What is expected
Reproduce the material that follows, please, but only from its first line to the line containing "LCD pin SDA: A4 -> TX", inclusive.

------------------------------

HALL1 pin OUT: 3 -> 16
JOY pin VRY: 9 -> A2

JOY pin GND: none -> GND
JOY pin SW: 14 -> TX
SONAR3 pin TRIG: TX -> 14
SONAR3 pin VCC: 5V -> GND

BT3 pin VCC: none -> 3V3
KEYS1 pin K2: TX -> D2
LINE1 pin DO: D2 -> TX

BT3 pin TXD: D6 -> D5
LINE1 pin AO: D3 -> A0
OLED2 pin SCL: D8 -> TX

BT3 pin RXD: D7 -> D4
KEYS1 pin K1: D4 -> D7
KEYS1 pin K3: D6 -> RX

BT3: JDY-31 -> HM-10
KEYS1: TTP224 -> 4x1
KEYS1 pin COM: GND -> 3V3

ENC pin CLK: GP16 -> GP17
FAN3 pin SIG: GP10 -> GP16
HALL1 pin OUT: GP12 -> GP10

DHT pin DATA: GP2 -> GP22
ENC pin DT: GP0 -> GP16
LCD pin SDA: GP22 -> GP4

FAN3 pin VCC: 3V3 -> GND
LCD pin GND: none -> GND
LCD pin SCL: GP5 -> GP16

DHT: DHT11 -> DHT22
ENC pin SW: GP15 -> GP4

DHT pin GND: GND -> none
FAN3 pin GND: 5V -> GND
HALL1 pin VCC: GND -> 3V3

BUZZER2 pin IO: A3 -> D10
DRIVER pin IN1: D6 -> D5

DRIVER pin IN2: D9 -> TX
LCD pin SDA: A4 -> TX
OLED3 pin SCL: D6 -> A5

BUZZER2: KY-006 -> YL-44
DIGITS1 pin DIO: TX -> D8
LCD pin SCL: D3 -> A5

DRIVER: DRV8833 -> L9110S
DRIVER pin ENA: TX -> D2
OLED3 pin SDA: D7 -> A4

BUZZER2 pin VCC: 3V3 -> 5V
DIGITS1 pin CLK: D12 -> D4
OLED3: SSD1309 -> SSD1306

------------------------------

Response for this exercise
HALL1 pin OUT: 3 -> 16
JOY pin VRY: 9 -> A2

JOY pin GND: none -> GND
JOY pin SW: 14 -> TX
SONAR3 pin TRIG: TX -> 14
SONAR3 pin VCC: 5V -> GND

BT3 pin VCC: none -> 3V3
KEYS1 pin K2: TX -> D2
LINE1 pin DO: D2 -> TX

BT3 pin TXD: D6 -> D5
LINE1 pin AO: D3 -> A0
OLED2 pin SCL: D8 -> TX

BT3 pin RXD: D7 -> D4
KEYS1 pin K1: D4 -> D7
KEYS1 pin K3: D6 -> RX

BT3: JDY-31 -> HM-10
KEYS1: TTP224 -> 4x1
KEYS1 pin COM: GND -> 3V3

ENC pin CLK: GP16 -> GP17
FAN3 pin SIG: GP10 -> GP16
HALL1 pin OUT: GP12 -> GP10

DHT pin DATA: GP2 -> GP22
ENC pin DT: GP0 -> GP16
LCD pin SDA: GP22 -> GP4

FAN3 pin VCC: 3V3 -> GND
LCD pin GND: none -> GND
LCD pin SCL: GP5 -> GP16

DHT: DHT11 -> DHT22
ENC pin SW: GP15 -> GP4

DHT pin GND: GND -> none
FAN3 pin GND: 5V -> GND
HALL1 pin VCC: GND -> 3V3

BUZZER2 pin IO: A3 -> D10
DRIVER pin IN1: D6 -> D5

DRIVER pin IN2: D9 -> TX
LCD pin SDA: A4 -> TX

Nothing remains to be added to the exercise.